— start Exercise materials —

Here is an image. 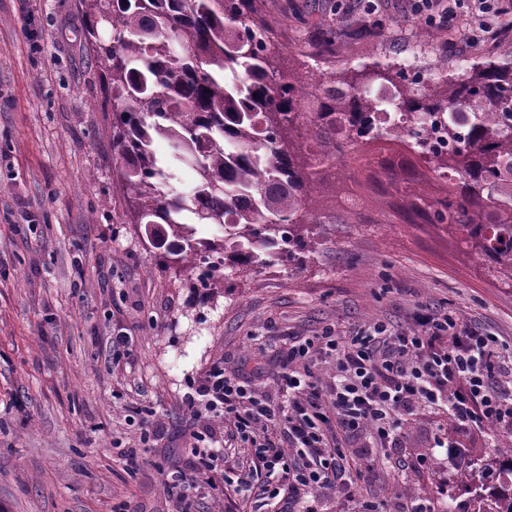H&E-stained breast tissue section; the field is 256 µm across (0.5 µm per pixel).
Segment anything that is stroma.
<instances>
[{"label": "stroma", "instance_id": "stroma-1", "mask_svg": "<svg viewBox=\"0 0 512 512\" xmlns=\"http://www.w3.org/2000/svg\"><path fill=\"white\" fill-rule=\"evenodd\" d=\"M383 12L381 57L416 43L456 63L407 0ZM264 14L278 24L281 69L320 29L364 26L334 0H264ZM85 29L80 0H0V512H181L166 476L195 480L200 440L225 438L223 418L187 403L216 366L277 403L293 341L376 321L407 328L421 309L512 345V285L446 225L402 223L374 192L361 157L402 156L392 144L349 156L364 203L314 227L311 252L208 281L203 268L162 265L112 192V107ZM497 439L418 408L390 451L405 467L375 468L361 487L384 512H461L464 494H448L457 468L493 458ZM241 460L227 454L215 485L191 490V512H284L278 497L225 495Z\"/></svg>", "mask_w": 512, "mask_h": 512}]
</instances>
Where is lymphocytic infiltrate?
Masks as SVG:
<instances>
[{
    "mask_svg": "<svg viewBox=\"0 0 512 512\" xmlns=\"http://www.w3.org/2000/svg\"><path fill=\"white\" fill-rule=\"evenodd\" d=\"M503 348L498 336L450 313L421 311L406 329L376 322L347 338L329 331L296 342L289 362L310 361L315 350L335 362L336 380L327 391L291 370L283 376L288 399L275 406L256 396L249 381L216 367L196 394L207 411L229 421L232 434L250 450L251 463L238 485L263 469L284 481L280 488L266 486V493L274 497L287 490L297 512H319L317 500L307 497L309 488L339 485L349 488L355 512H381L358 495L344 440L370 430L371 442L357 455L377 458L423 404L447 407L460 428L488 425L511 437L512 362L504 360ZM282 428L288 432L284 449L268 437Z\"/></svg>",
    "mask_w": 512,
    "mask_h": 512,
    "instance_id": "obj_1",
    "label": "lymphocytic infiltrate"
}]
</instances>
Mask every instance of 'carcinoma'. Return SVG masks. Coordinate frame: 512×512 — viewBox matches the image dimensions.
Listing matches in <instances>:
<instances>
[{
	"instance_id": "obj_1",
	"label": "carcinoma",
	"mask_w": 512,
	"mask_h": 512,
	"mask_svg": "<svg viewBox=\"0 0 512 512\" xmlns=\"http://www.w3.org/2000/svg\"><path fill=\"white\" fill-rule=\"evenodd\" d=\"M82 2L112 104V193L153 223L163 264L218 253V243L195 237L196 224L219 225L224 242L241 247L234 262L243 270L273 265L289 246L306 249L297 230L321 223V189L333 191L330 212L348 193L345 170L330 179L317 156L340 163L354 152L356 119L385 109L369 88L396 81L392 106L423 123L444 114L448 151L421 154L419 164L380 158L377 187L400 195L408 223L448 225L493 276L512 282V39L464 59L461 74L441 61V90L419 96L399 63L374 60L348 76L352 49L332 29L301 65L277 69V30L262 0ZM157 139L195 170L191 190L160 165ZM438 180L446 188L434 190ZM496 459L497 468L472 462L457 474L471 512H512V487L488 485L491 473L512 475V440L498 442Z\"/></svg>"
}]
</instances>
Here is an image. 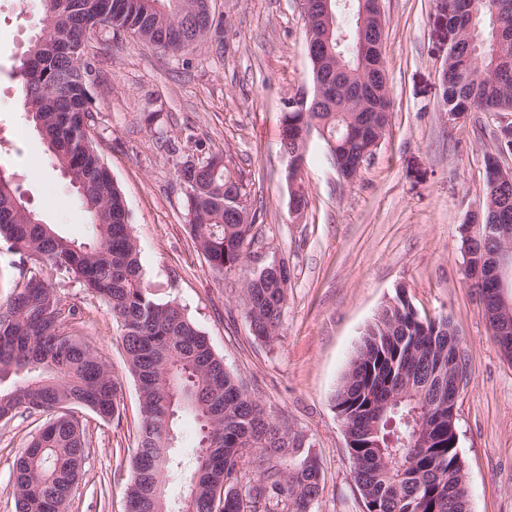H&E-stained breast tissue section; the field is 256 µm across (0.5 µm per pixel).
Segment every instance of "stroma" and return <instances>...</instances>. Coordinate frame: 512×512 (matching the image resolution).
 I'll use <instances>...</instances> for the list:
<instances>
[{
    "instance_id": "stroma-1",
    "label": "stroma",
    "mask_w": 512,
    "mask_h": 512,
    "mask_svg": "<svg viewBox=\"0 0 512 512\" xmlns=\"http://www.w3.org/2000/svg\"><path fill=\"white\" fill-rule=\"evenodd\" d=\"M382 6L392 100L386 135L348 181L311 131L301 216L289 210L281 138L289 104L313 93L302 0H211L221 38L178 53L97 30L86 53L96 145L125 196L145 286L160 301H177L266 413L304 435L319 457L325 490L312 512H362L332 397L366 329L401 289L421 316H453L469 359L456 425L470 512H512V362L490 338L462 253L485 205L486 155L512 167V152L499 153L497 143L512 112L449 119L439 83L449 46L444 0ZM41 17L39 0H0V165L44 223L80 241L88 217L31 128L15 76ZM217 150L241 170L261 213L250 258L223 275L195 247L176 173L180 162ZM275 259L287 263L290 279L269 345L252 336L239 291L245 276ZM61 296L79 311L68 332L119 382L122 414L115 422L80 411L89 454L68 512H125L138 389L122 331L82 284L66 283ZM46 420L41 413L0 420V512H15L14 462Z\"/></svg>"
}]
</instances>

— end Exercise materials —

Written exercise: The lines to reproduce run from the one that contains "Segment every instance" through the last line above; copy them exactly.

Written solution:
Segment every instance of "stroma" and return <instances>...</instances>. Coordinate frame: 512×512 (matching the image resolution).
 I'll use <instances>...</instances> for the list:
<instances>
[{
    "instance_id": "stroma-1",
    "label": "stroma",
    "mask_w": 512,
    "mask_h": 512,
    "mask_svg": "<svg viewBox=\"0 0 512 512\" xmlns=\"http://www.w3.org/2000/svg\"><path fill=\"white\" fill-rule=\"evenodd\" d=\"M382 6L392 100L386 135L348 181L311 131L301 216L289 210L281 138L289 104L313 93L302 0H211L221 38L178 53L97 30L86 53L96 145L125 196L145 286L160 301H177L266 413L304 435L319 457L325 490L312 512H362L332 397L366 329L401 289L421 316H453L469 359L456 425L470 512H512V362L490 338L462 253L485 205L486 155L512 167V152L499 153L497 143L512 112L449 119L439 83L449 46L444 0ZM41 17L39 0H0V165L44 223L80 241L88 217L31 128L15 76ZM217 150L241 170L261 213L250 258L223 275L195 247L176 173L180 162ZM275 259L287 263L290 279L269 345L252 336L239 291L245 276ZM61 296L79 311L68 332L119 382L122 414L115 422L80 411L89 454L68 512H125L138 389L122 331L82 284L66 283ZM46 420L41 413L0 420V512H15L14 462Z\"/></svg>"
}]
</instances>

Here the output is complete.